### Work required:
Your job with the data below is to output exactly the lines from the one holding "black padlock: 2 -> 1" down to the one holding "turquoise padlock: 2 -> 0", both included, and no others.

Data entries:
☆ ☆ ☆ ☆ ☆
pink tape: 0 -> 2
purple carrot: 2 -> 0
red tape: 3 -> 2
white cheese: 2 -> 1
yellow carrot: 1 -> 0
☆ ☆ ☆ ☆ ☆
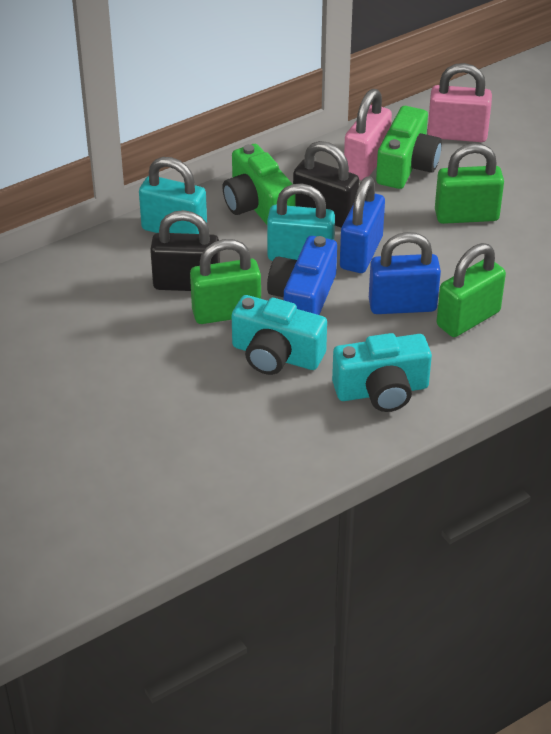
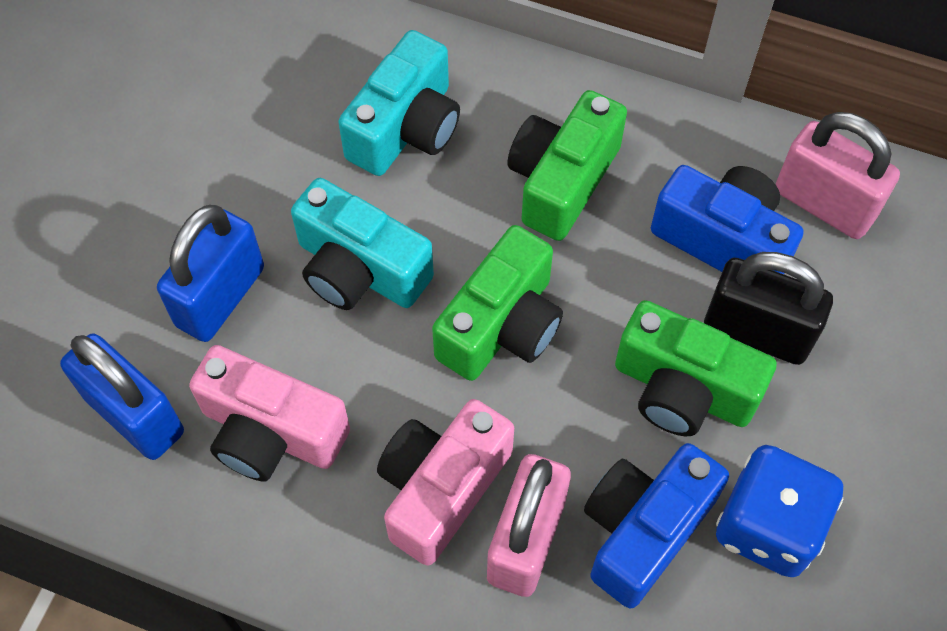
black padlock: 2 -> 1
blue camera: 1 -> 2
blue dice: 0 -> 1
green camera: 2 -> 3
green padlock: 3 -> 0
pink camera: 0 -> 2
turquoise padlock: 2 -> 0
☆ ☆ ☆ ☆ ☆
### Reply to the task:
black padlock: 2 -> 1
blue camera: 1 -> 2
blue dice: 0 -> 1
green camera: 2 -> 3
green padlock: 3 -> 0
pink camera: 0 -> 2
turquoise padlock: 2 -> 0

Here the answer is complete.